## Task item:
Restate the data word for word and leave the images out.
====================
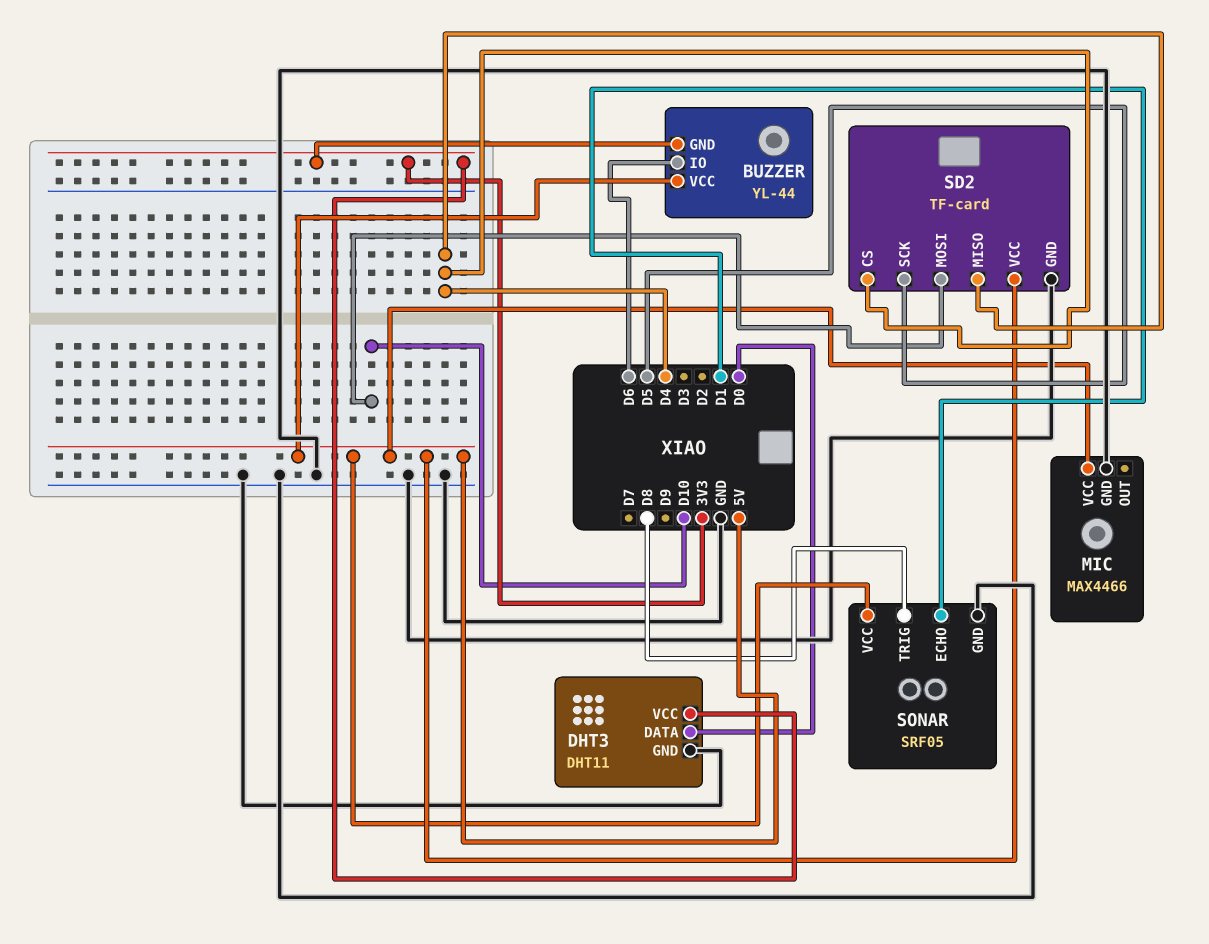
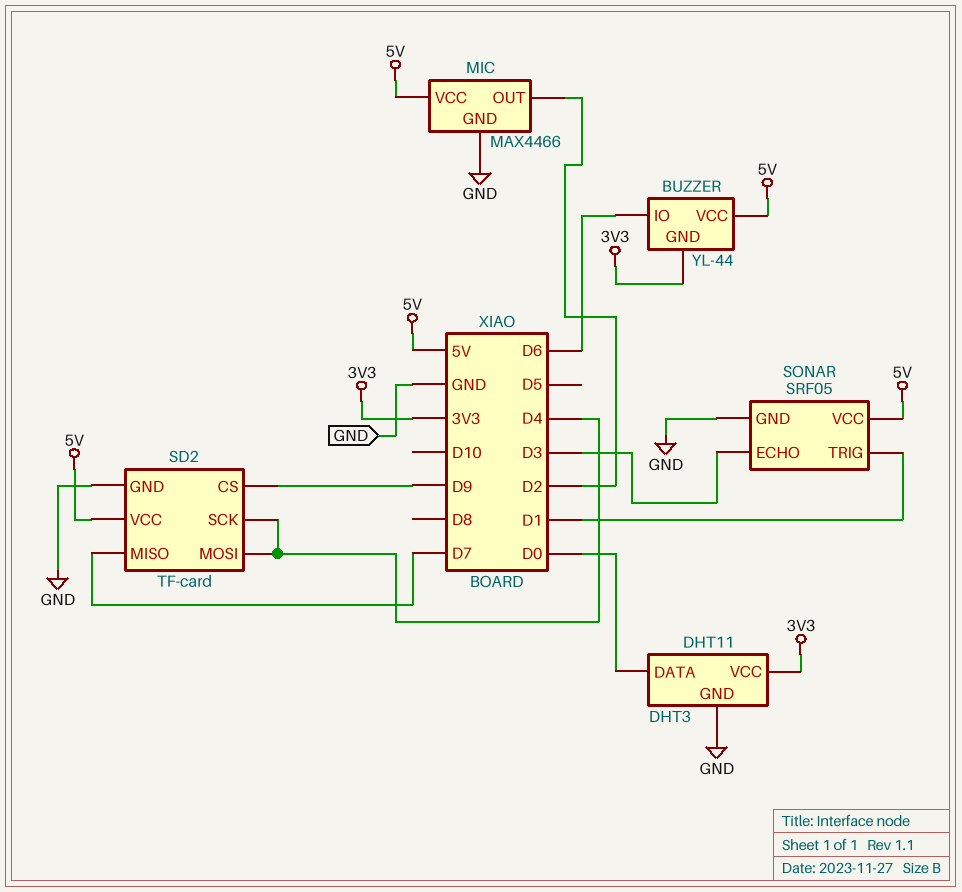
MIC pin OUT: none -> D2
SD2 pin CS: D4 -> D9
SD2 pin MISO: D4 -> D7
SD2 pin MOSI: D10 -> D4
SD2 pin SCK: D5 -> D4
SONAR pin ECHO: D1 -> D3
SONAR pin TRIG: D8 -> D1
====================
## Result of the exercise:
MIC pin OUT: none -> D2
SD2 pin CS: D4 -> D9
SD2 pin MISO: D4 -> D7
SD2 pin MOSI: D10 -> D4
SD2 pin SCK: D5 -> D4
SONAR pin ECHO: D1 -> D3
SONAR pin TRIG: D8 -> D1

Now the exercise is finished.